=== Activity ===
Nothing but the lines from the one with "purple truck: 7 -> 8" down to the one with "turquoise truck: 2 -> 4" should be returned, exactly and with both ends included, from the material below.

=== Study material ===
=== Begin Enclosure ===

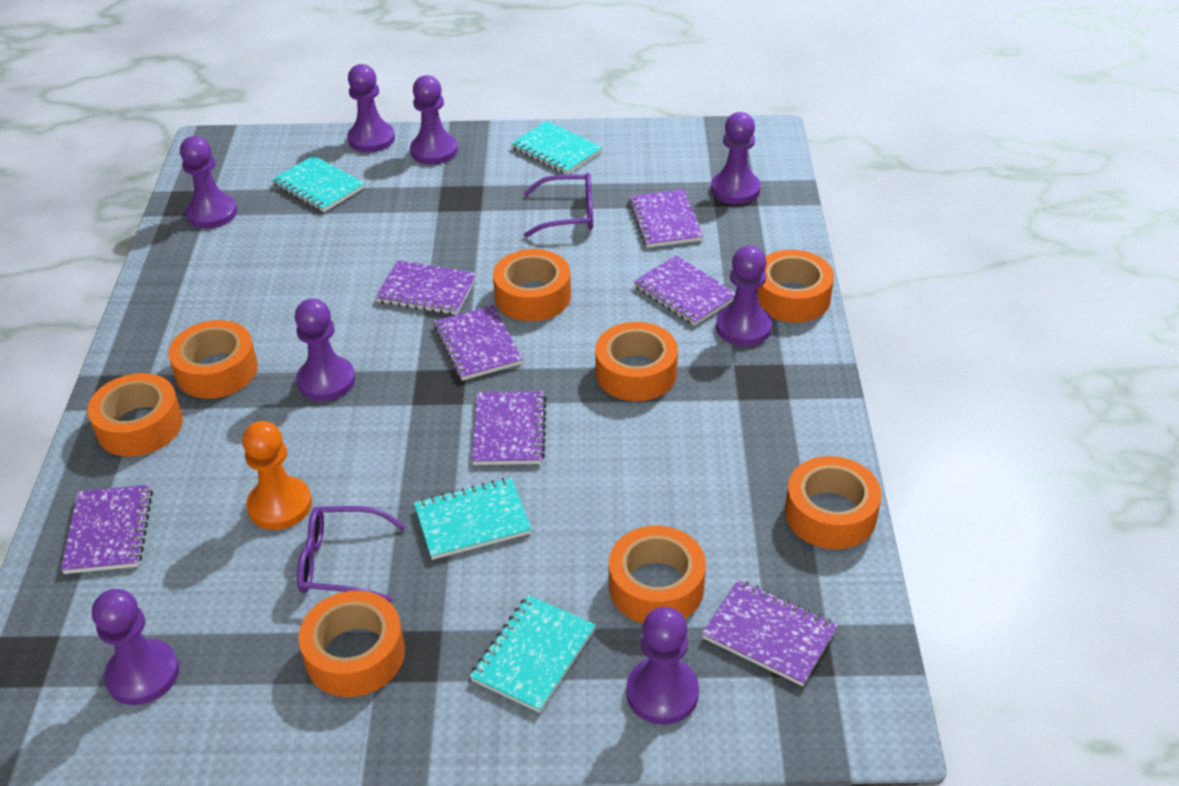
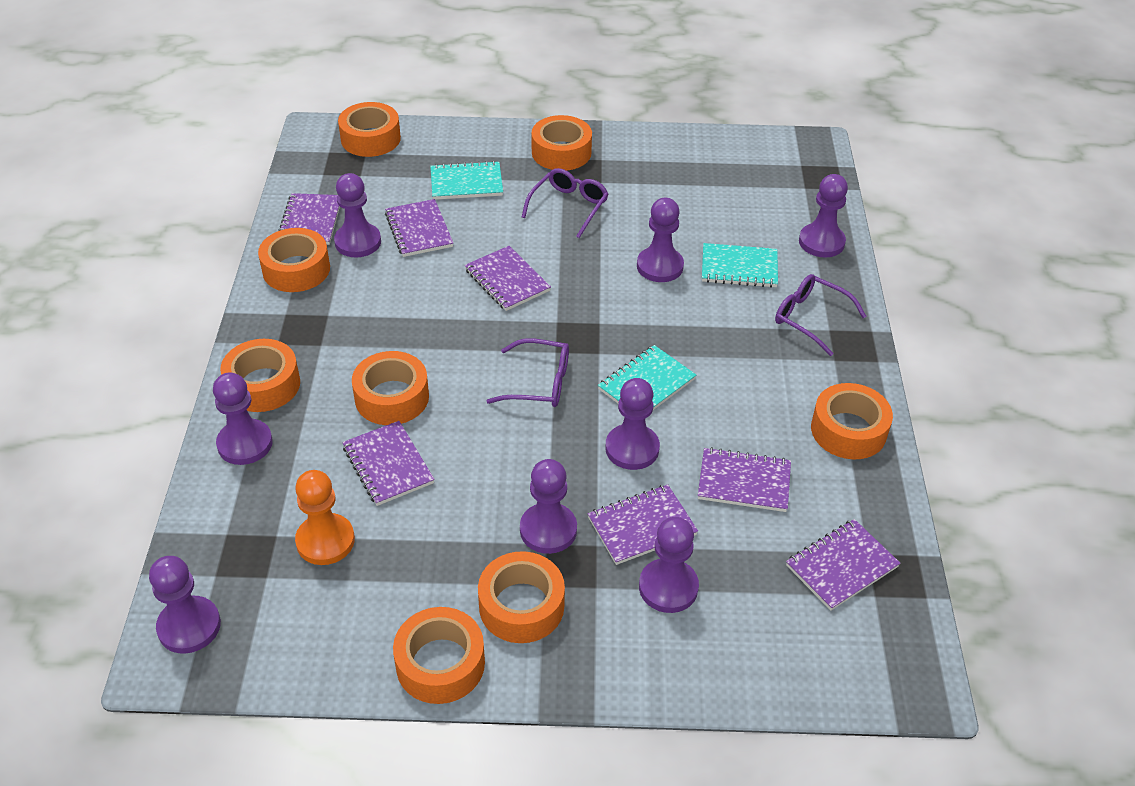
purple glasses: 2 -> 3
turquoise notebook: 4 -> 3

=== End Enclosure ===
=== Begin Enclosure ===

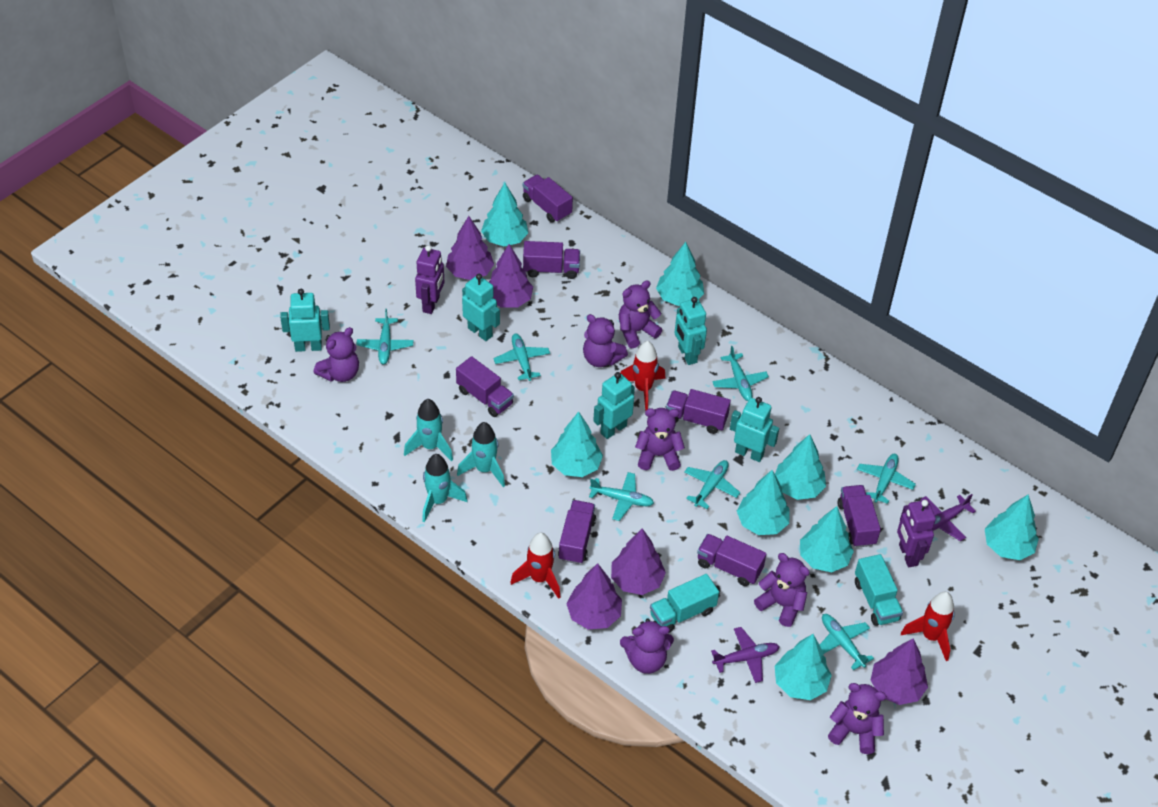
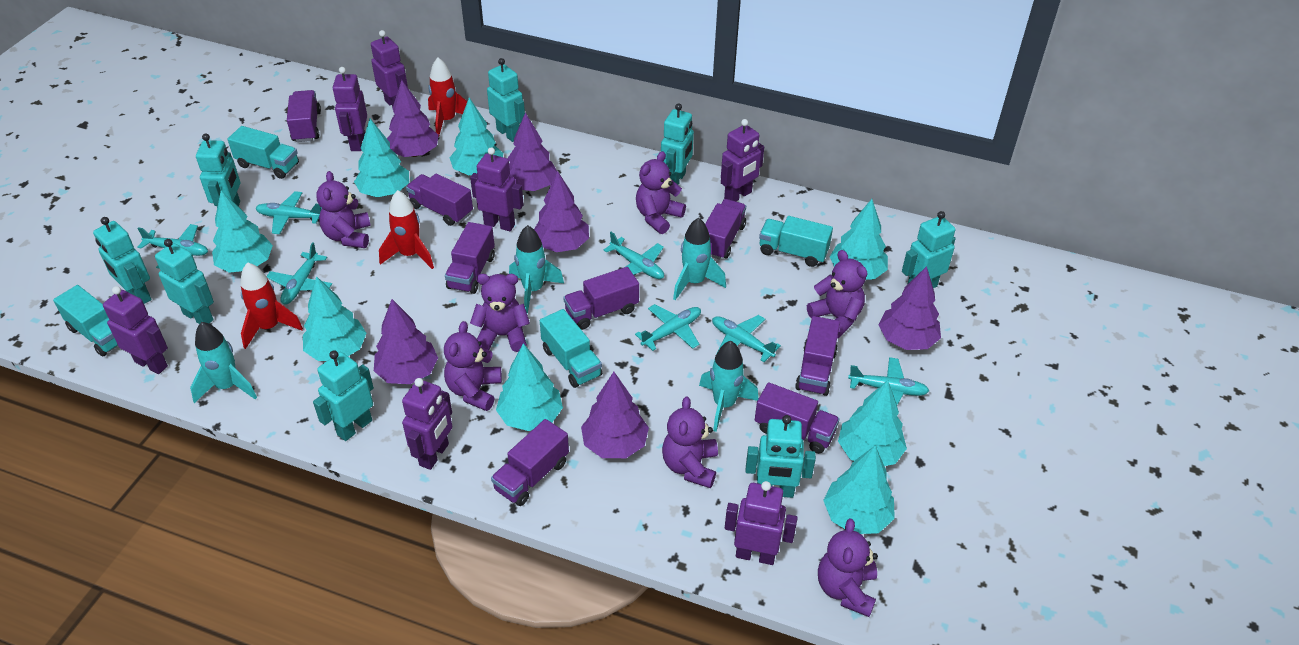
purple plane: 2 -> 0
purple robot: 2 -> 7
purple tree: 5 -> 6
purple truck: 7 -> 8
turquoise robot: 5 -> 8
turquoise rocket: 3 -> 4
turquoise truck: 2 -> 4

=== End Enclosure ===

=== Output of the exercise ===
purple truck: 7 -> 8
turquoise robot: 5 -> 8
turquoise rocket: 3 -> 4
turquoise truck: 2 -> 4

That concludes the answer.